### Task description:
In the listing below, the answer starts at the line that has "D1: none -> schottky BAT85 (A VA, K GND)" and stops after the line that has "U2 pin PB0: none -> MODE"; please repeat that part exactly and nothing more.
[Excerpted data — start]
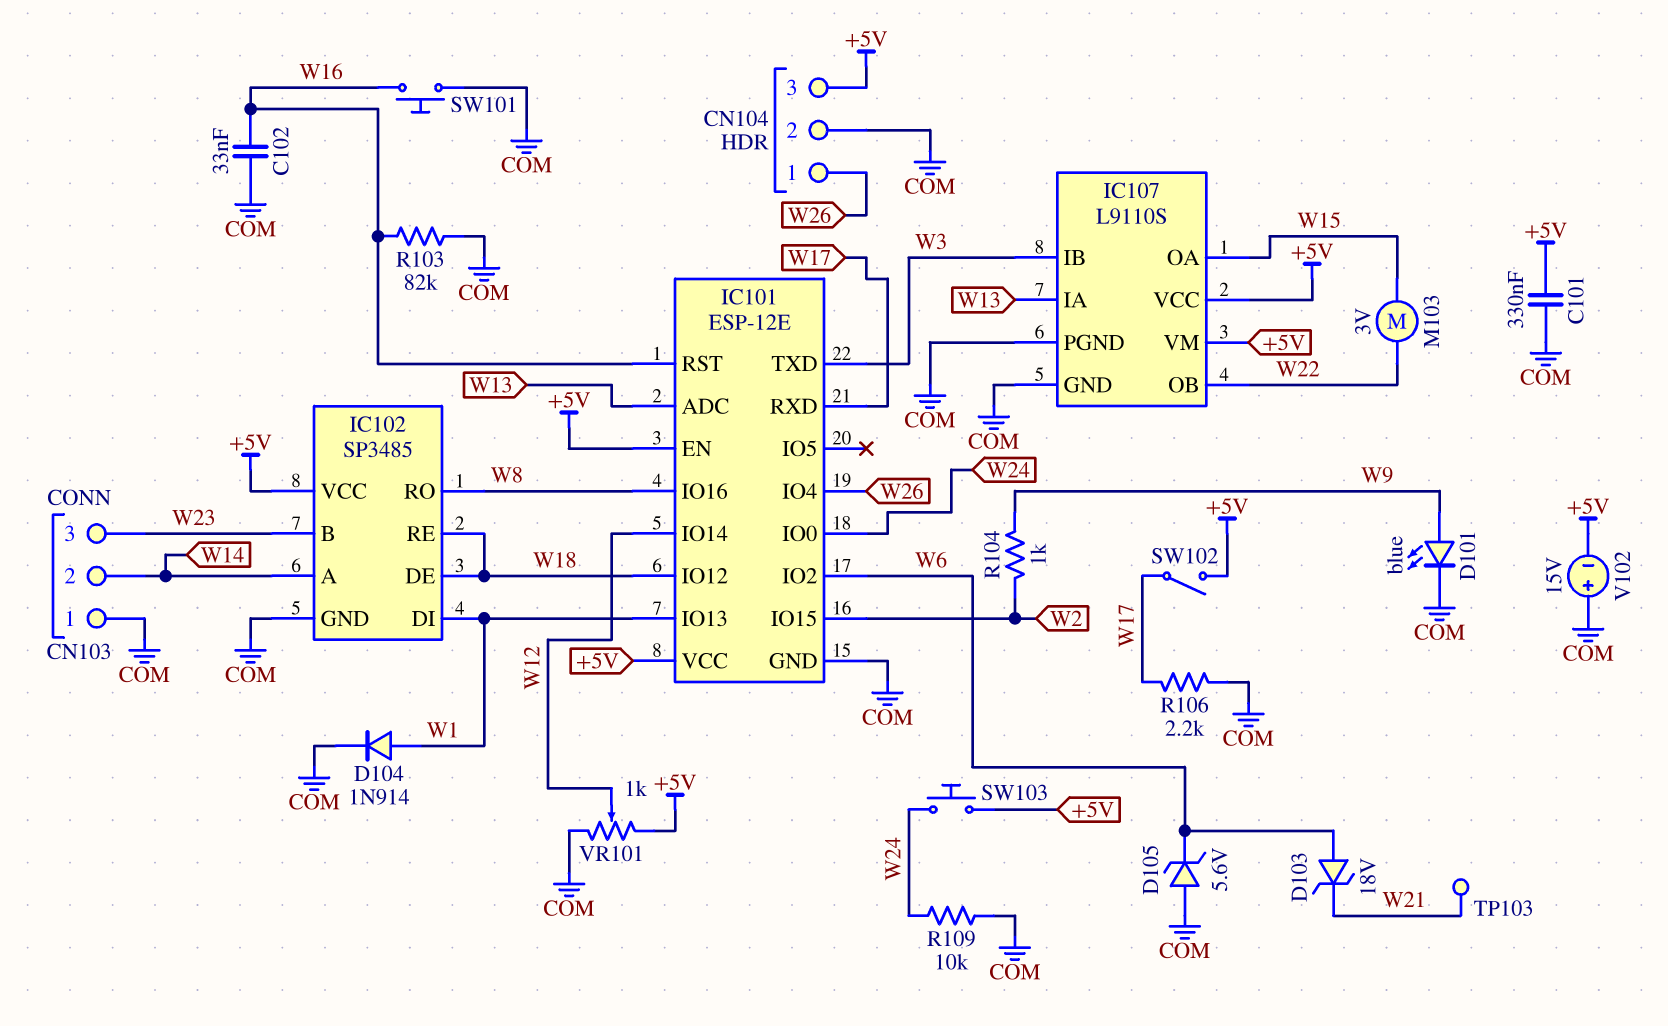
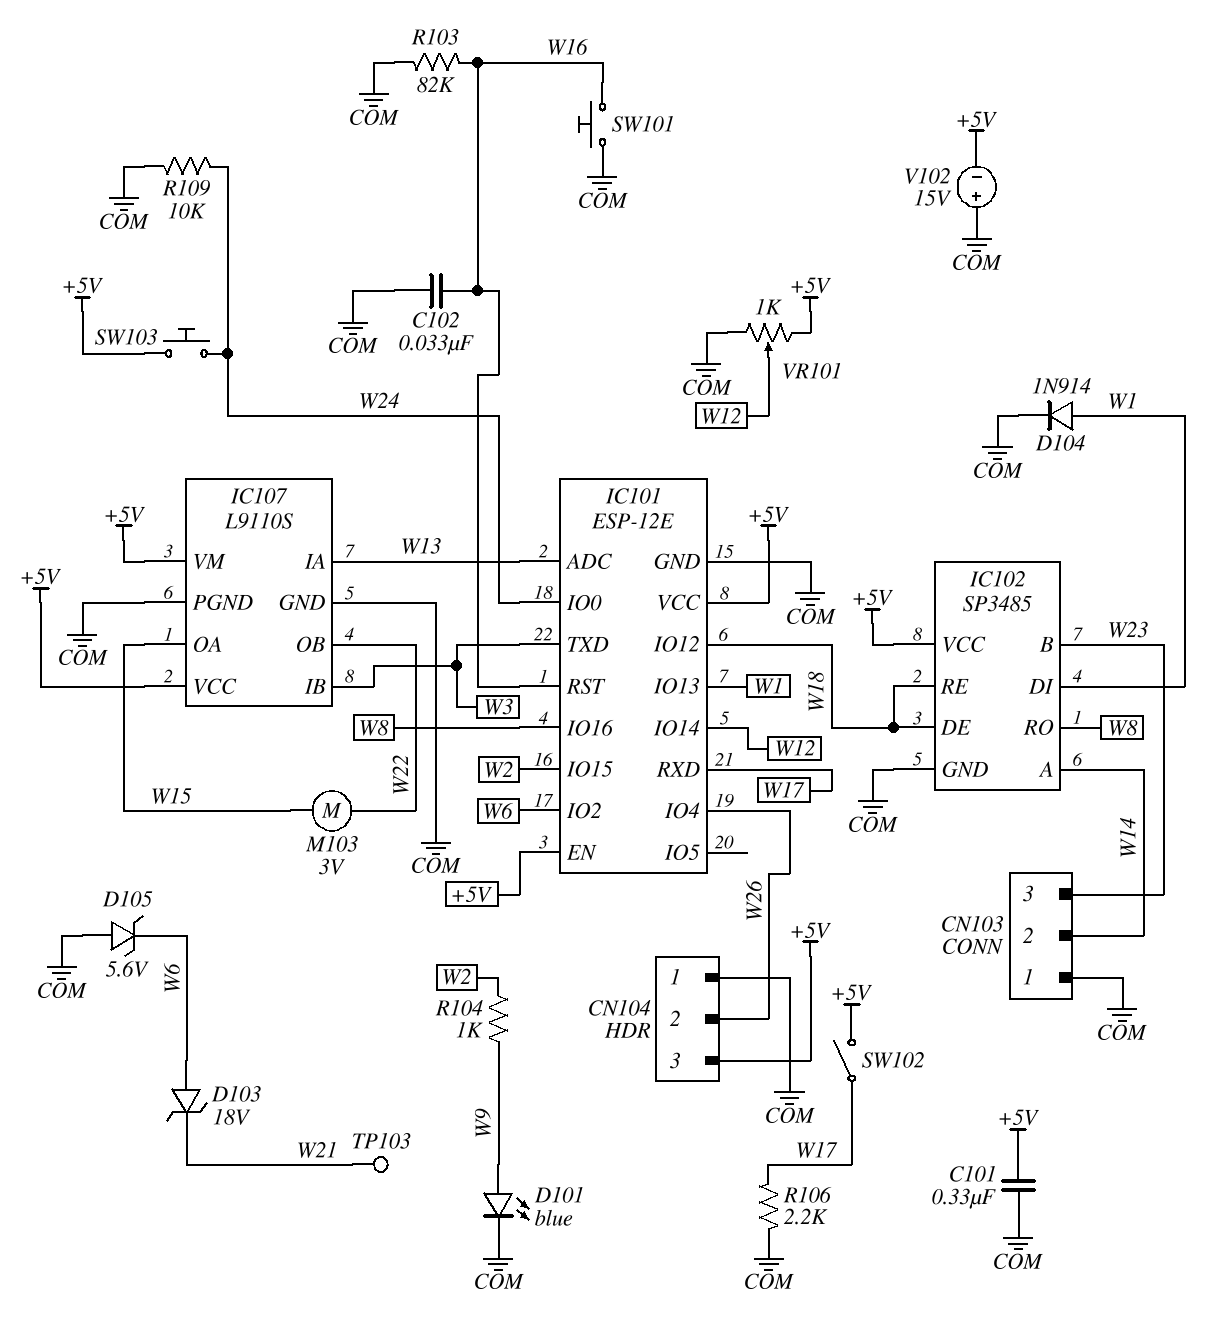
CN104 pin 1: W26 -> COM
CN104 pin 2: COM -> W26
[Excerpted data — finish]
[Excerpted data — start]
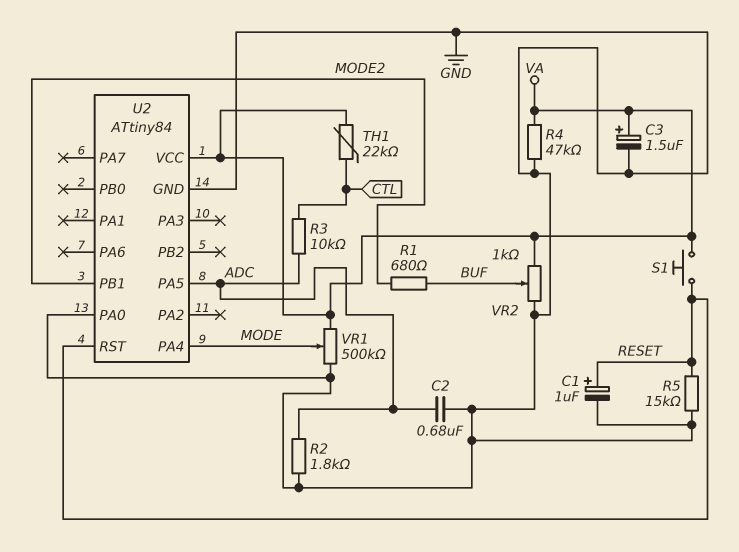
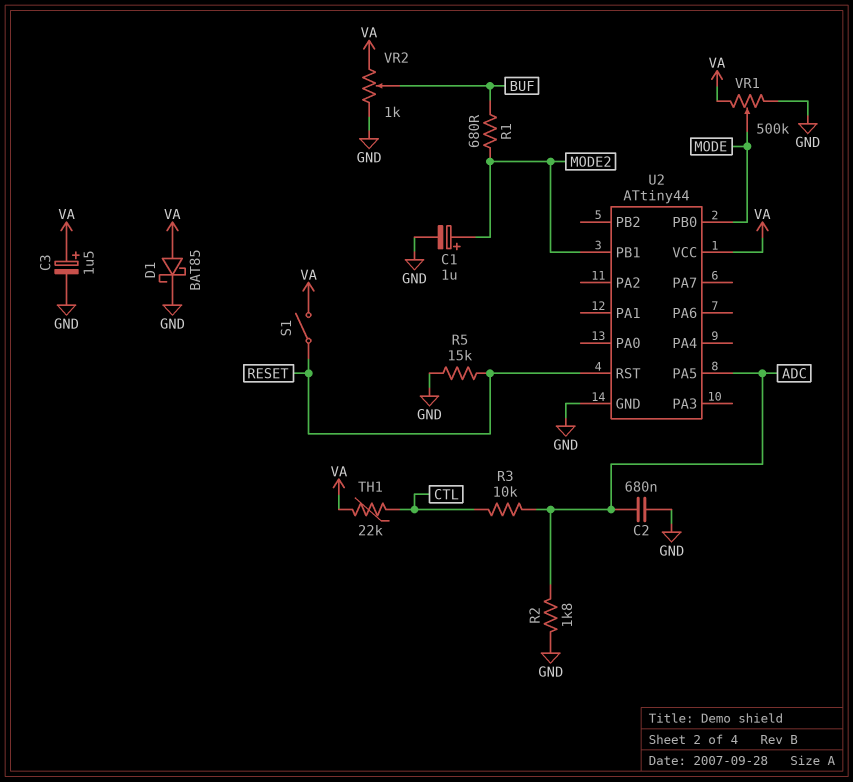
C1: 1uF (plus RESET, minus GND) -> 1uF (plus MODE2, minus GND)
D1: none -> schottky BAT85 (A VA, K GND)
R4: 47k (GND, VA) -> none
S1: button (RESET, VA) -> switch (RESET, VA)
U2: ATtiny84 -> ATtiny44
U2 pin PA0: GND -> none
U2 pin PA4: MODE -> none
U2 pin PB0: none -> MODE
[Excerpted data — finish]
### Answer below:
D1: none -> schottky BAT85 (A VA, K GND)
R4: 47k (GND, VA) -> none
S1: button (RESET, VA) -> switch (RESET, VA)
U2: ATtiny84 -> ATtiny44
U2 pin PA0: GND -> none
U2 pin PA4: MODE -> none
U2 pin PB0: none -> MODE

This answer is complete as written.